▸ Data under study
·····

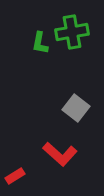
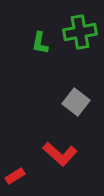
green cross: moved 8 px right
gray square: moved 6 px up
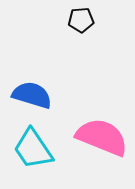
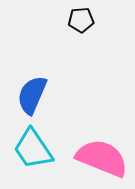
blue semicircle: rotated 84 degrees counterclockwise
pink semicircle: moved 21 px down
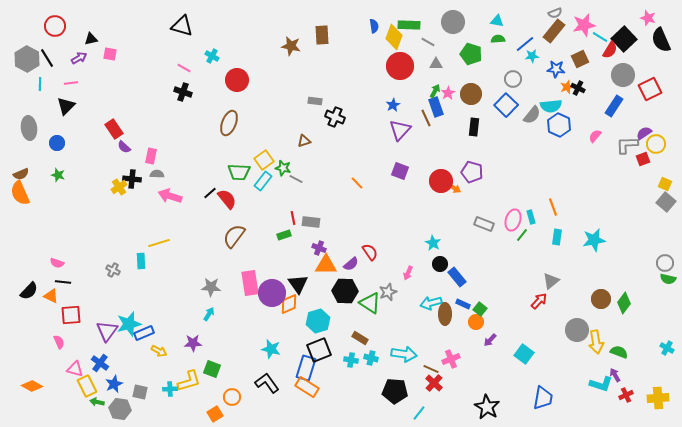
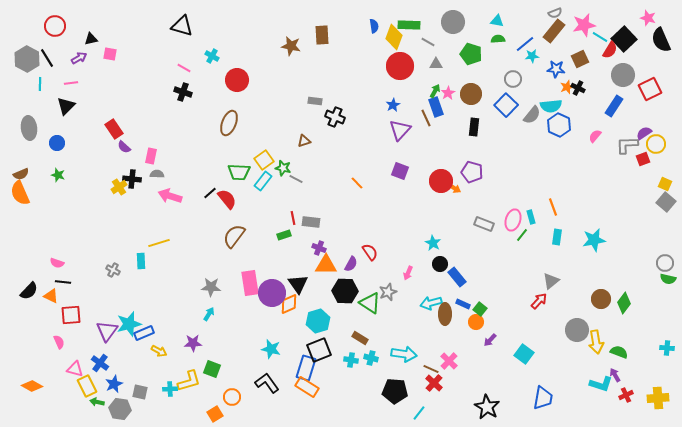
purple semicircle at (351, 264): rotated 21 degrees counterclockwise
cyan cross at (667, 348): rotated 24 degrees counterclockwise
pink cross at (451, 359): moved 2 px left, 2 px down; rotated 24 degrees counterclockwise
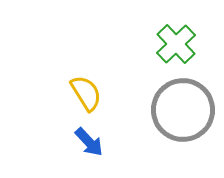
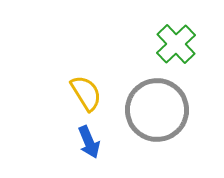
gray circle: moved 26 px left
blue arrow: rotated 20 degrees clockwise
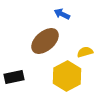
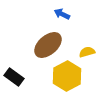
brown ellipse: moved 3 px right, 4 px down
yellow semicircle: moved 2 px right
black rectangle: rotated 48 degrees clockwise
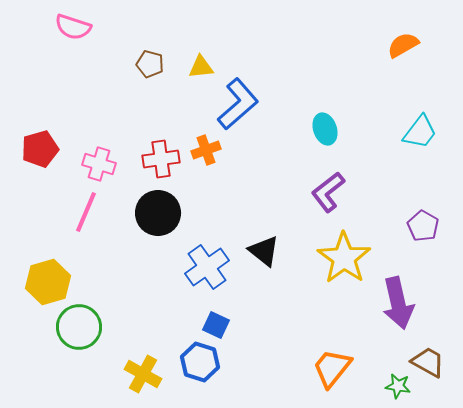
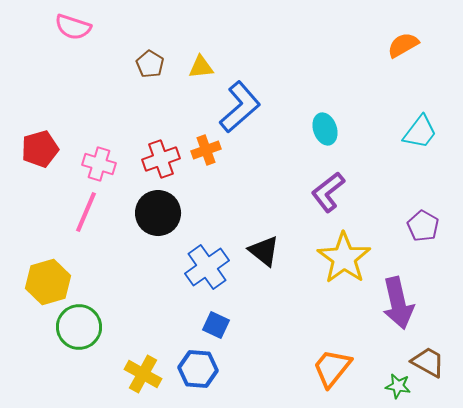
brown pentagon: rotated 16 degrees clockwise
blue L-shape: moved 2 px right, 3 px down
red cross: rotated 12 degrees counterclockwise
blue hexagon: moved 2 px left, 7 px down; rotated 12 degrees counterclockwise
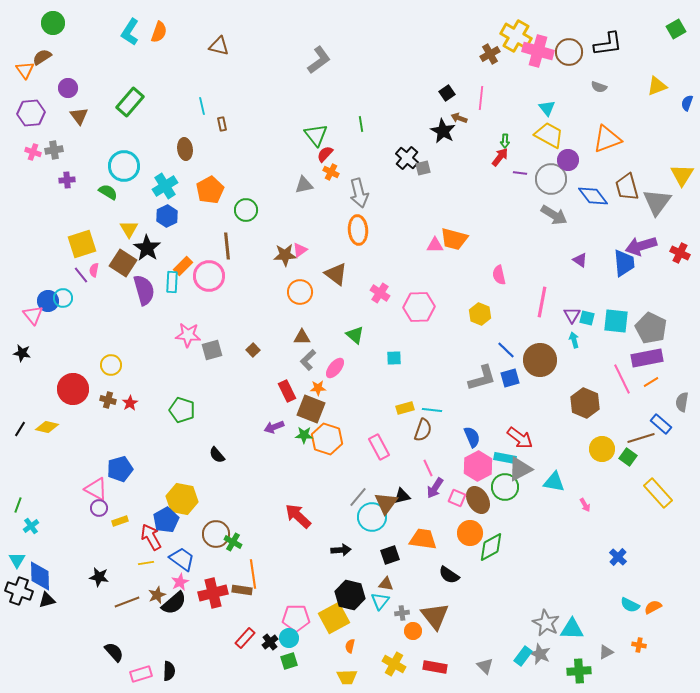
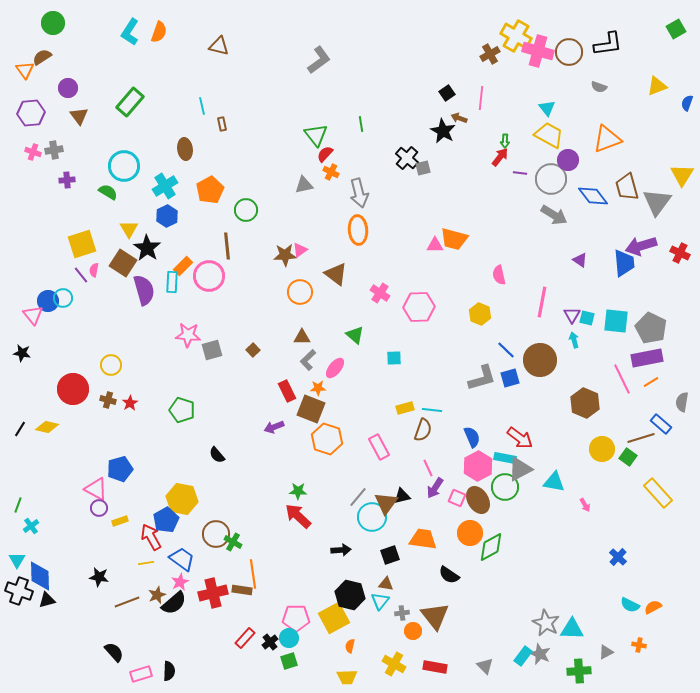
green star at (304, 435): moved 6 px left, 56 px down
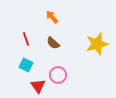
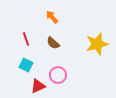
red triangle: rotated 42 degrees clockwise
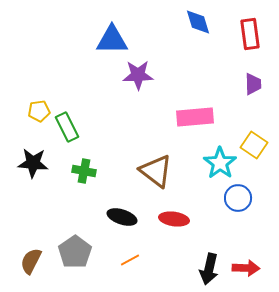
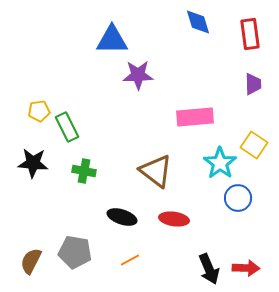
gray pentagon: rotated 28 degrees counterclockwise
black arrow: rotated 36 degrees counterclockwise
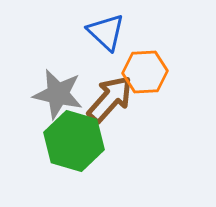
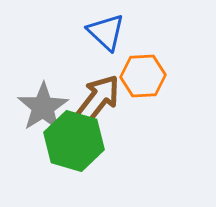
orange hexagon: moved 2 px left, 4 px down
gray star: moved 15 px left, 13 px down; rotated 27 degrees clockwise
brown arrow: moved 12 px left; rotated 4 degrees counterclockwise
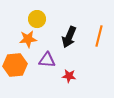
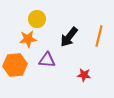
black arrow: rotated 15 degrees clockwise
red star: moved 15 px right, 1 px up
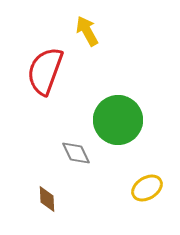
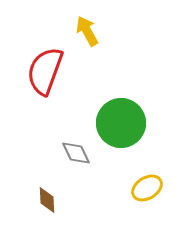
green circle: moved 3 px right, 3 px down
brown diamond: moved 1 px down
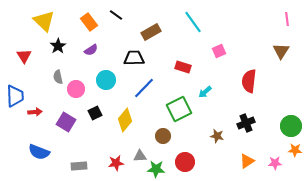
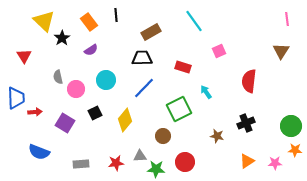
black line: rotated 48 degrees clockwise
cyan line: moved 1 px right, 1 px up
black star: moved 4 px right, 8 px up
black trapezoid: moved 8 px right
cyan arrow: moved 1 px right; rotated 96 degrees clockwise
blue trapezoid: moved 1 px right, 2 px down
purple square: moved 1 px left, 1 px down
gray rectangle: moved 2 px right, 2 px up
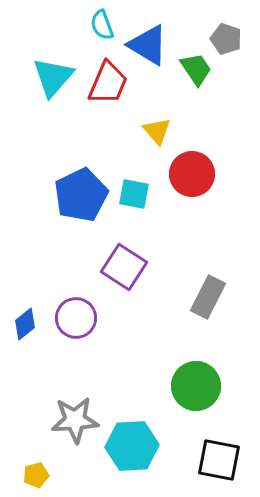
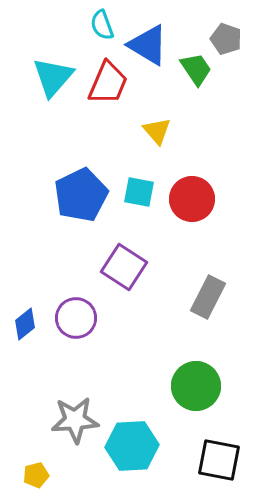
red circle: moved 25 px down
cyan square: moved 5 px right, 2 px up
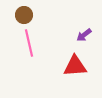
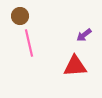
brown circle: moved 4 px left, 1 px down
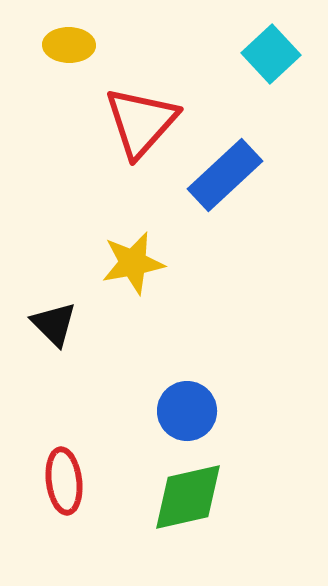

·····

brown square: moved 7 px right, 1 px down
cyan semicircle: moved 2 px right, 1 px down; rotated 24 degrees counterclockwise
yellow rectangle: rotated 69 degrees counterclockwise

·····

▸ The task
Leaving all pictures out, output exactly the lines of the material above from the line with "blue trapezoid: moved 1 px right, 2 px down" to the line with "brown circle: moved 4 px left, 1 px down", both included.

▸ Answer space
blue trapezoid: moved 1 px right, 2 px down
purple square: moved 1 px left, 1 px down
gray rectangle: moved 2 px right, 2 px up
red circle: moved 25 px down
cyan square: moved 5 px right, 2 px up
brown circle: moved 4 px left, 1 px down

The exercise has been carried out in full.